> **Your instructions**:
The records follow. Copy them exactly, but omit the pictures.

Dataset entries:
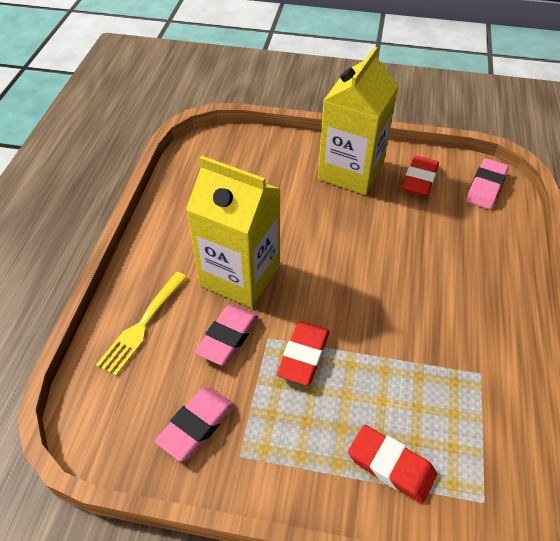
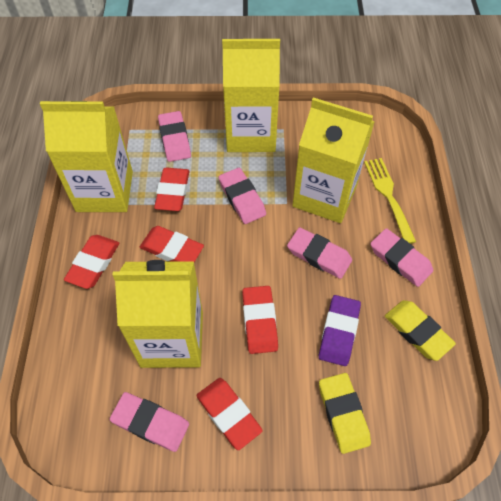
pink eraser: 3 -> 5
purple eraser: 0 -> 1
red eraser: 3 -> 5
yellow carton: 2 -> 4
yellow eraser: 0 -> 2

> **Answer below**:
pink eraser: 3 -> 5
purple eraser: 0 -> 1
red eraser: 3 -> 5
yellow carton: 2 -> 4
yellow eraser: 0 -> 2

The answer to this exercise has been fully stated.